- The problem:
What you return must match every record word for word.

START Records for this task

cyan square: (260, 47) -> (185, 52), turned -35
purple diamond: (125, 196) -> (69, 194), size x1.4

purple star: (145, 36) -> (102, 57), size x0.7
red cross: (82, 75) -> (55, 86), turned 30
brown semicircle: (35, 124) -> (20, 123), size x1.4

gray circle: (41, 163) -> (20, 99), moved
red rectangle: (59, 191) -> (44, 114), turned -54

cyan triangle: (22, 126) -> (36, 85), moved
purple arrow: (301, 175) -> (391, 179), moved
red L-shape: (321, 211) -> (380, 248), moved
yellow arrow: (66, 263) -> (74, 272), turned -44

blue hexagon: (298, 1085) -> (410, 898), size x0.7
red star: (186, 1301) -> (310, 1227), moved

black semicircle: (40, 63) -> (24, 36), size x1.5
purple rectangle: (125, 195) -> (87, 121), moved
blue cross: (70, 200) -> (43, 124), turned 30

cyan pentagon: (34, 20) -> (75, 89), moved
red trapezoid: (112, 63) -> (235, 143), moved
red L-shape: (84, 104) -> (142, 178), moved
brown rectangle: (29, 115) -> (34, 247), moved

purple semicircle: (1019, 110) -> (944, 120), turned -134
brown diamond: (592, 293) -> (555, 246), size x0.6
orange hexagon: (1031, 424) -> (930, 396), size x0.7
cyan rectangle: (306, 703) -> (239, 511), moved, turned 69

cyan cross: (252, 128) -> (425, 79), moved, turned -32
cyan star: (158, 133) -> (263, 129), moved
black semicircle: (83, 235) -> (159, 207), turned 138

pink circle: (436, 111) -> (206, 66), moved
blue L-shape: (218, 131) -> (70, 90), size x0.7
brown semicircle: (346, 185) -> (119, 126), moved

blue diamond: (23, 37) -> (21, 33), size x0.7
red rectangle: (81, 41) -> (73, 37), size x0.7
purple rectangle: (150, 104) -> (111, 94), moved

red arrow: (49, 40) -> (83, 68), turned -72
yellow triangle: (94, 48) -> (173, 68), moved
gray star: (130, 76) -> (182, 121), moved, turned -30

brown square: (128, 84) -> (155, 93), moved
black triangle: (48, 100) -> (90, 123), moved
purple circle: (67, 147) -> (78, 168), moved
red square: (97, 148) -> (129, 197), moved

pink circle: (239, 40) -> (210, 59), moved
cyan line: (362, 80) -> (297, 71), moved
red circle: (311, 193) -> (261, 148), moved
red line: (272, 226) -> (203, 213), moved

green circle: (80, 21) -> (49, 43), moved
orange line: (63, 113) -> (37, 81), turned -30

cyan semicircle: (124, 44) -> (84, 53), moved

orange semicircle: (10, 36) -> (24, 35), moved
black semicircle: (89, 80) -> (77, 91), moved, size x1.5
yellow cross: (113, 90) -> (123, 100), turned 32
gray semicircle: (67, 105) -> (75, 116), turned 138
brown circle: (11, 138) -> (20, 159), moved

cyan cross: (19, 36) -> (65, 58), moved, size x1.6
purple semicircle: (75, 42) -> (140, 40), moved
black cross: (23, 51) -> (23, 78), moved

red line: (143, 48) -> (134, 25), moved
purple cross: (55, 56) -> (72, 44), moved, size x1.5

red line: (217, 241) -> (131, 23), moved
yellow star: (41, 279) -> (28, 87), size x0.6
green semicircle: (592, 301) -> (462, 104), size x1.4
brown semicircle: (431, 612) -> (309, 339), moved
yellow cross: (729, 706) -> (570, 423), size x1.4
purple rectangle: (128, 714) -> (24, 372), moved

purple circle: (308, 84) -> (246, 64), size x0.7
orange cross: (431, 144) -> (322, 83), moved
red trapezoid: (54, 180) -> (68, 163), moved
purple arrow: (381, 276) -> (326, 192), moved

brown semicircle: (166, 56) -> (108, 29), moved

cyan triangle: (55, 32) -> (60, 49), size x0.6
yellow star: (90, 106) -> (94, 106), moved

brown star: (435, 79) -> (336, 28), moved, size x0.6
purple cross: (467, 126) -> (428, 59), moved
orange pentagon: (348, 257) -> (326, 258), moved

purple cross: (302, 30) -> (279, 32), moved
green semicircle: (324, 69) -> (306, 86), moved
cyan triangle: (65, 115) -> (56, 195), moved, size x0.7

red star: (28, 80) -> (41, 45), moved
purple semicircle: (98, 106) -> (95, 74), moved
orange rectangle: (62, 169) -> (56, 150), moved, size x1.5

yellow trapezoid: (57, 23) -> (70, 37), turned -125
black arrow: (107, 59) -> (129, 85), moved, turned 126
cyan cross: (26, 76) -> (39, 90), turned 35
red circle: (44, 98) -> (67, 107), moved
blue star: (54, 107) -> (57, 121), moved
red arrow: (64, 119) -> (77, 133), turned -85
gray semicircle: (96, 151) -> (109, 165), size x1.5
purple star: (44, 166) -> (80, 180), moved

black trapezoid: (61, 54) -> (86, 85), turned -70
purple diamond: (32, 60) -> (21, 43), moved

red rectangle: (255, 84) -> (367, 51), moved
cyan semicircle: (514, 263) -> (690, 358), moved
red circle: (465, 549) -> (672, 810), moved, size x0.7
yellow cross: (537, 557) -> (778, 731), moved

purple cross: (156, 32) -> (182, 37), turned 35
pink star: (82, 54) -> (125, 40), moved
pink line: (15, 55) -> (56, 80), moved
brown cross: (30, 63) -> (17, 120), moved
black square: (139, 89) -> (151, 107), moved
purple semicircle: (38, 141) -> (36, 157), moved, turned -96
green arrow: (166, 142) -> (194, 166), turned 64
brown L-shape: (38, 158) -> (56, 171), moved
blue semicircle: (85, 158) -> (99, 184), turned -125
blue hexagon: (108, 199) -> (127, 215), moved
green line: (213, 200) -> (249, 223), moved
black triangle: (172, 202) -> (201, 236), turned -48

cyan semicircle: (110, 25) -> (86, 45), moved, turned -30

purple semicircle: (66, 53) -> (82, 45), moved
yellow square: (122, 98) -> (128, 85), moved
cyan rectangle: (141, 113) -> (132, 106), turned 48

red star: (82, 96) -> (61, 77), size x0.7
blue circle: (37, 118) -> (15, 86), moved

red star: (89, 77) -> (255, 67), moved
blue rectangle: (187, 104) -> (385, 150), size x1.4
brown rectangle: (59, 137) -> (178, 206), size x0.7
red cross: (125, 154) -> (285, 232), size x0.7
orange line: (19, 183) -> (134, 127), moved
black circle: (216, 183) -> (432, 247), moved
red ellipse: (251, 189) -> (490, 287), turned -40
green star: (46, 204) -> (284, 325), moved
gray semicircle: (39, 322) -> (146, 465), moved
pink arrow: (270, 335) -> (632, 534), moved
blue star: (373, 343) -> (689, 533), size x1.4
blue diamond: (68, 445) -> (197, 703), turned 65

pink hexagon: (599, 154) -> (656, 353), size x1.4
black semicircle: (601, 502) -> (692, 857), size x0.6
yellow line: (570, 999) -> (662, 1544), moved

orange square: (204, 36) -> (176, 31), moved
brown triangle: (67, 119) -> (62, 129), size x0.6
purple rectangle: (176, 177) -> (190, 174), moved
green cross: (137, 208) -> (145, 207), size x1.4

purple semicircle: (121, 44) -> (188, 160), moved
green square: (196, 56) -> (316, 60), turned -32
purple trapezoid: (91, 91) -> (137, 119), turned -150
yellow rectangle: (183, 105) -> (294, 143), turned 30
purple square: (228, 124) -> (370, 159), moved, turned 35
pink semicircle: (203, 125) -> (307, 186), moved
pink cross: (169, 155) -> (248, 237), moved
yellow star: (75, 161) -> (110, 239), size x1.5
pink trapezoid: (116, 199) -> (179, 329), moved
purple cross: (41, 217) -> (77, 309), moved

END Records for this task

- Exercise response:
cyan square: (260, 47) -> (185, 52), turned -35
purple diamond: (125, 196) -> (69, 194), size x1.4

purple star: (145, 36) -> (102, 57), size x0.7
red cross: (82, 75) -> (55, 86), turned 30
brown semicircle: (35, 124) -> (20, 123), size x1.4

gray circle: (41, 163) -> (20, 99), moved
red rectangle: (59, 191) -> (44, 114), turned -54

cyan triangle: (22, 126) -> (36, 85), moved
purple arrow: (301, 175) -> (391, 179), moved
red L-shape: (321, 211) -> (380, 248), moved
yellow arrow: (66, 263) -> (74, 272), turned -44

blue hexagon: (298, 1085) -> (410, 898), size x0.7
red star: (186, 1301) -> (310, 1227), moved

black semicircle: (40, 63) -> (24, 36), size x1.5
purple rectangle: (125, 195) -> (87, 121), moved
blue cross: (70, 200) -> (43, 124), turned 30

cyan pentagon: (34, 20) -> (75, 89), moved
red trapezoid: (112, 63) -> (235, 143), moved
red L-shape: (84, 104) -> (142, 178), moved
brown rectangle: (29, 115) -> (34, 247), moved

purple semicircle: (1019, 110) -> (944, 120), turned -134
brown diamond: (592, 293) -> (555, 246), size x0.6
orange hexagon: (1031, 424) -> (930, 396), size x0.7
cyan rectangle: (306, 703) -> (239, 511), moved, turned 69

cyan cross: (252, 128) -> (425, 79), moved, turned -32
cyan star: (158, 133) -> (263, 129), moved
black semicircle: (83, 235) -> (159, 207), turned 138

pink circle: (436, 111) -> (206, 66), moved
blue L-shape: (218, 131) -> (70, 90), size x0.7
brown semicircle: (346, 185) -> (119, 126), moved

blue diamond: (23, 37) -> (21, 33), size x0.7
red rectangle: (81, 41) -> (73, 37), size x0.7
purple rectangle: (150, 104) -> (111, 94), moved

red arrow: (49, 40) -> (83, 68), turned -72
yellow triangle: (94, 48) -> (173, 68), moved
gray star: (130, 76) -> (182, 121), moved, turned -30

brown square: (128, 84) -> (155, 93), moved
black triangle: (48, 100) -> (90, 123), moved
purple circle: (67, 147) -> (78, 168), moved
red square: (97, 148) -> (129, 197), moved

pink circle: (239, 40) -> (210, 59), moved
cyan line: (362, 80) -> (297, 71), moved
red circle: (311, 193) -> (261, 148), moved
red line: (272, 226) -> (203, 213), moved

green circle: (80, 21) -> (49, 43), moved
orange line: (63, 113) -> (37, 81), turned -30

cyan semicircle: (124, 44) -> (84, 53), moved

orange semicircle: (10, 36) -> (24, 35), moved
black semicircle: (89, 80) -> (77, 91), moved, size x1.5
yellow cross: (113, 90) -> (123, 100), turned 32
gray semicircle: (67, 105) -> (75, 116), turned 138
brown circle: (11, 138) -> (20, 159), moved

cyan cross: (19, 36) -> (65, 58), moved, size x1.6
purple semicircle: (75, 42) -> (140, 40), moved
black cross: (23, 51) -> (23, 78), moved

red line: (143, 48) -> (134, 25), moved
purple cross: (55, 56) -> (72, 44), moved, size x1.5

red line: (217, 241) -> (131, 23), moved
yellow star: (41, 279) -> (28, 87), size x0.6
green semicircle: (592, 301) -> (462, 104), size x1.4
brown semicircle: (431, 612) -> (309, 339), moved
yellow cross: (729, 706) -> (570, 423), size x1.4
purple rectangle: (128, 714) -> (24, 372), moved

purple circle: (308, 84) -> (246, 64), size x0.7
orange cross: (431, 144) -> (322, 83), moved
red trapezoid: (54, 180) -> (68, 163), moved
purple arrow: (381, 276) -> (326, 192), moved

brown semicircle: (166, 56) -> (108, 29), moved

cyan triangle: (55, 32) -> (60, 49), size x0.6
yellow star: (90, 106) -> (94, 106), moved

brown star: (435, 79) -> (336, 28), moved, size x0.6
purple cross: (467, 126) -> (428, 59), moved
orange pentagon: (348, 257) -> (326, 258), moved

purple cross: (302, 30) -> (279, 32), moved
green semicircle: (324, 69) -> (306, 86), moved
cyan triangle: (65, 115) -> (56, 195), moved, size x0.7

red star: (28, 80) -> (41, 45), moved
purple semicircle: (98, 106) -> (95, 74), moved
orange rectangle: (62, 169) -> (56, 150), moved, size x1.5

yellow trapezoid: (57, 23) -> (70, 37), turned -125
black arrow: (107, 59) -> (129, 85), moved, turned 126
cyan cross: (26, 76) -> (39, 90), turned 35
red circle: (44, 98) -> (67, 107), moved
blue star: (54, 107) -> (57, 121), moved
red arrow: (64, 119) -> (77, 133), turned -85
gray semicircle: (96, 151) -> (109, 165), size x1.5
purple star: (44, 166) -> (80, 180), moved

black trapezoid: (61, 54) -> (86, 85), turned -70
purple diamond: (32, 60) -> (21, 43), moved

red rectangle: (255, 84) -> (367, 51), moved
cyan semicircle: (514, 263) -> (690, 358), moved
red circle: (465, 549) -> (672, 810), moved, size x0.7
yellow cross: (537, 557) -> (778, 731), moved

purple cross: (156, 32) -> (182, 37), turned 35
pink star: (82, 54) -> (125, 40), moved
pink line: (15, 55) -> (56, 80), moved
brown cross: (30, 63) -> (17, 120), moved
black square: (139, 89) -> (151, 107), moved
purple semicircle: (38, 141) -> (36, 157), moved, turned -96
green arrow: (166, 142) -> (194, 166), turned 64
brown L-shape: (38, 158) -> (56, 171), moved
blue semicircle: (85, 158) -> (99, 184), turned -125
blue hexagon: (108, 199) -> (127, 215), moved
green line: (213, 200) -> (249, 223), moved
black triangle: (172, 202) -> (201, 236), turned -48

cyan semicircle: (110, 25) -> (86, 45), moved, turned -30

purple semicircle: (66, 53) -> (82, 45), moved
yellow square: (122, 98) -> (128, 85), moved
cyan rectangle: (141, 113) -> (132, 106), turned 48

red star: (82, 96) -> (61, 77), size x0.7
blue circle: (37, 118) -> (15, 86), moved

red star: (89, 77) -> (255, 67), moved
blue rectangle: (187, 104) -> (385, 150), size x1.4
brown rectangle: (59, 137) -> (178, 206), size x0.7
red cross: (125, 154) -> (285, 232), size x0.7
orange line: (19, 183) -> (134, 127), moved
black circle: (216, 183) -> (432, 247), moved
red ellipse: (251, 189) -> (490, 287), turned -40
green star: (46, 204) -> (284, 325), moved
gray semicircle: (39, 322) -> (146, 465), moved
pink arrow: (270, 335) -> (632, 534), moved
blue star: (373, 343) -> (689, 533), size x1.4
blue diamond: (68, 445) -> (197, 703), turned 65

pink hexagon: (599, 154) -> (656, 353), size x1.4
black semicircle: (601, 502) -> (692, 857), size x0.6
yellow line: (570, 999) -> (662, 1544), moved

orange square: (204, 36) -> (176, 31), moved
brown triangle: (67, 119) -> (62, 129), size x0.6
purple rectangle: (176, 177) -> (190, 174), moved
green cross: (137, 208) -> (145, 207), size x1.4

purple semicircle: (121, 44) -> (188, 160), moved
green square: (196, 56) -> (316, 60), turned -32
purple trapezoid: (91, 91) -> (137, 119), turned -150
yellow rectangle: (183, 105) -> (294, 143), turned 30
purple square: (228, 124) -> (370, 159), moved, turned 35
pink semicircle: (203, 125) -> (307, 186), moved
pink cross: (169, 155) -> (248, 237), moved
yellow star: (75, 161) -> (110, 239), size x1.5
pink trapezoid: (116, 199) -> (179, 329), moved
purple cross: (41, 217) -> (77, 309), moved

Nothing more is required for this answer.